DATASET EXCERPTS Block Start

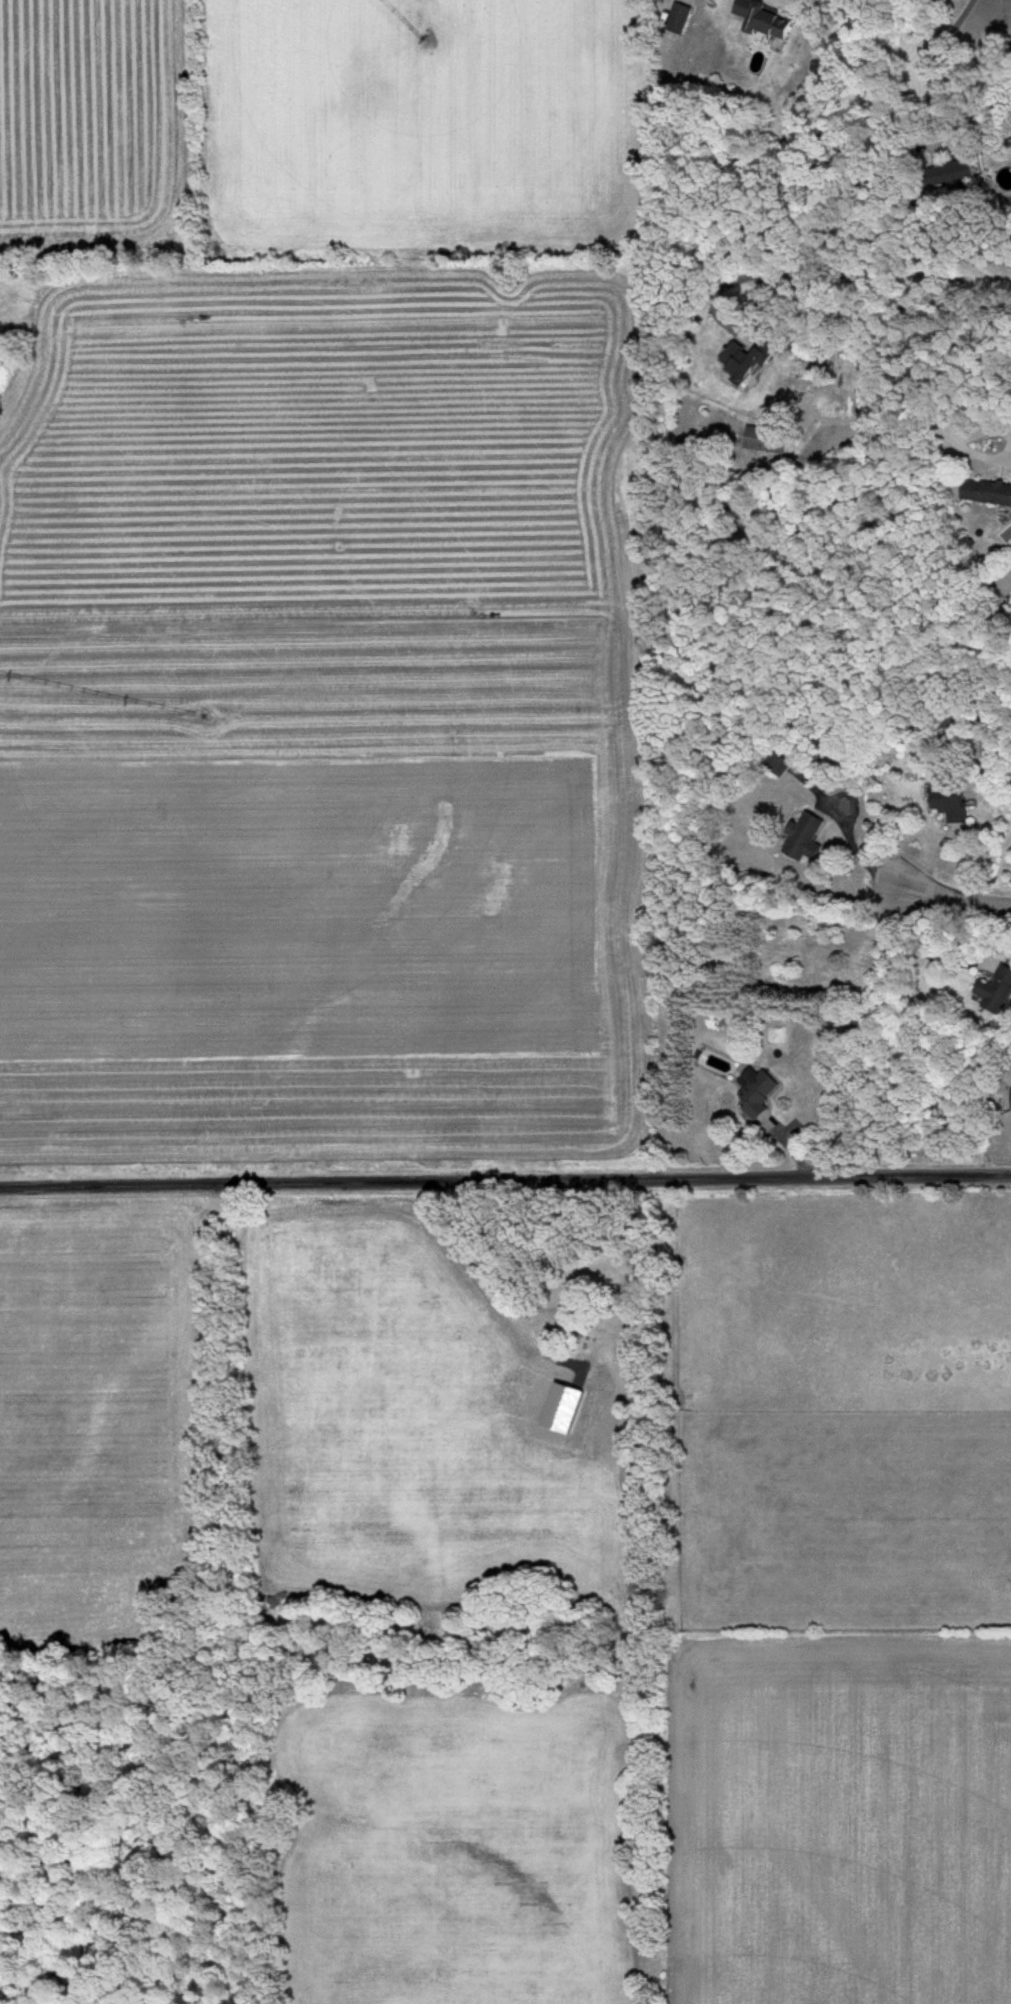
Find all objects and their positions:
building: (679, 18)
building: (767, 19)
road: (934, 69)
building: (953, 173)
road: (880, 278)
building: (746, 362)
building: (767, 440)
building: (989, 492)
building: (950, 801)
building: (807, 838)
road: (856, 858)
road: (954, 899)
building: (996, 991)
building: (760, 1094)
road: (505, 1185)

DATASET EXCERPTS Block End

Only the pictures are to be left out; the rest of the material above should be printed verbatim.

Find all objects and their positions:
building: (679, 18)
building: (767, 19)
road: (934, 69)
building: (953, 173)
road: (880, 278)
building: (746, 362)
building: (767, 440)
building: (989, 492)
building: (950, 801)
building: (807, 838)
road: (856, 858)
road: (954, 899)
building: (996, 991)
building: (760, 1094)
road: (505, 1185)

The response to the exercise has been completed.